Activity
In the material below, pictures must be dropped. Repeat exactly, and only, the lines from the line with "D1: none -> zener 18V (A n10, K n14)" to the line with "R2: none -> 160k (+3V3, n3)", both ends included.
--- Information given ---
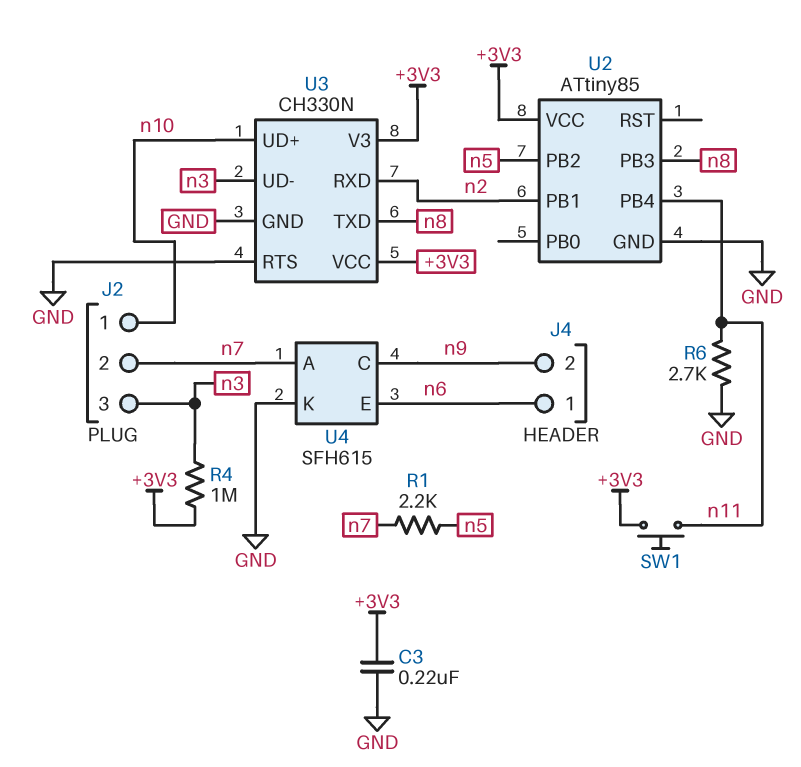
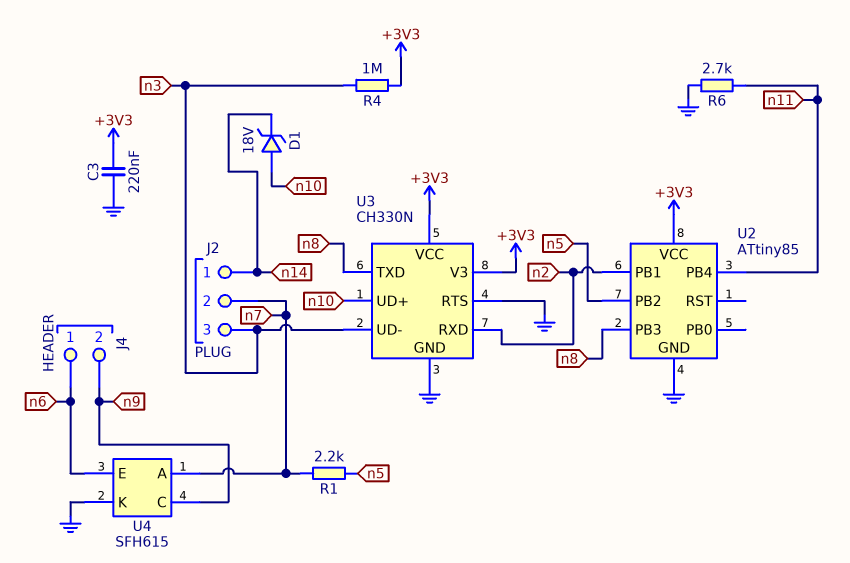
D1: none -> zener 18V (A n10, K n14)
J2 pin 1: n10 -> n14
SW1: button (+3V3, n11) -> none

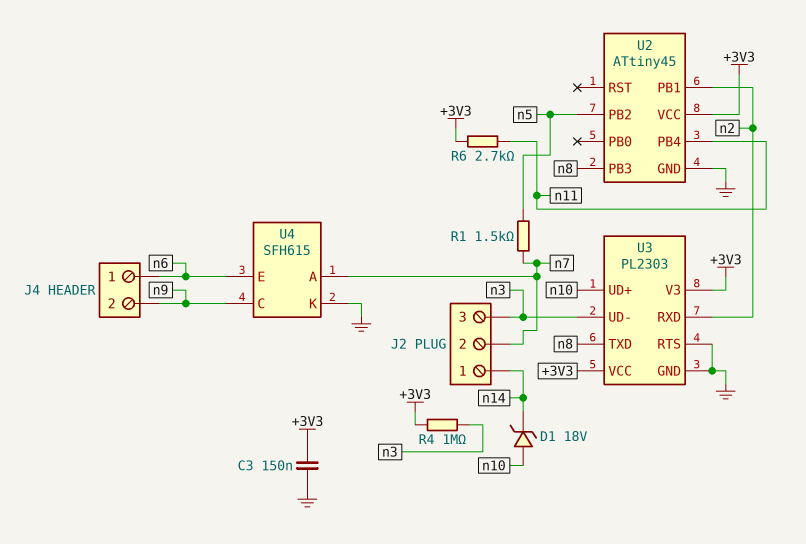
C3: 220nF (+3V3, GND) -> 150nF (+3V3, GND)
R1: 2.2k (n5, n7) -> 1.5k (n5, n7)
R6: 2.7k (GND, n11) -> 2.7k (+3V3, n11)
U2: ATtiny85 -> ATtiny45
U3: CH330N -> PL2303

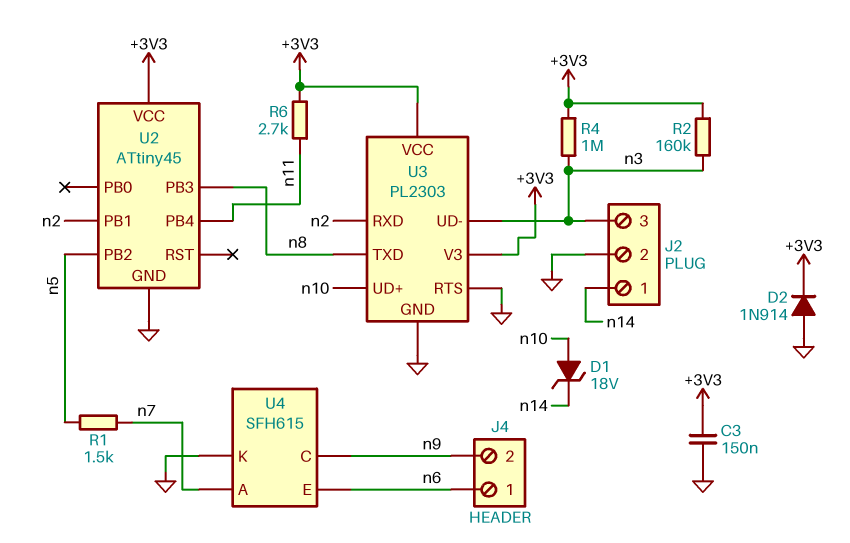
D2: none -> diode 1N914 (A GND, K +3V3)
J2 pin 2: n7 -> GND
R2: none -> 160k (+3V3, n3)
---
--- Information given ---
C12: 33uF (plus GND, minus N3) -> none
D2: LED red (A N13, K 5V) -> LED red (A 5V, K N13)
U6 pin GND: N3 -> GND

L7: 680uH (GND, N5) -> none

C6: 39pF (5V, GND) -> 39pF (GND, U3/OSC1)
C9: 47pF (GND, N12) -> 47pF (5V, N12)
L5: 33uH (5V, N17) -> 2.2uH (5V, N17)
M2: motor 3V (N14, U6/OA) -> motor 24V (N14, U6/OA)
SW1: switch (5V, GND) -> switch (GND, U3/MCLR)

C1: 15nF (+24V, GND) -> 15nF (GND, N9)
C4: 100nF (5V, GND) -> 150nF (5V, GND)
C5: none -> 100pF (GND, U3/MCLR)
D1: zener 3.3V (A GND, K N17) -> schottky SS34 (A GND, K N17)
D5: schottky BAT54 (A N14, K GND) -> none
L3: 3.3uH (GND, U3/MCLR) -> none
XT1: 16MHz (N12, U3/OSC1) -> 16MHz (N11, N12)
---
Solution for this task
D1: none -> zener 18V (A n10, K n14)
J2 pin 1: n10 -> n14
SW1: button (+3V3, n11) -> none

C3: 220nF (+3V3, GND) -> 150nF (+3V3, GND)
R1: 2.2k (n5, n7) -> 1.5k (n5, n7)
R6: 2.7k (GND, n11) -> 2.7k (+3V3, n11)
U2: ATtiny85 -> ATtiny45
U3: CH330N -> PL2303

D2: none -> diode 1N914 (A GND, K +3V3)
J2 pin 2: n7 -> GND
R2: none -> 160k (+3V3, n3)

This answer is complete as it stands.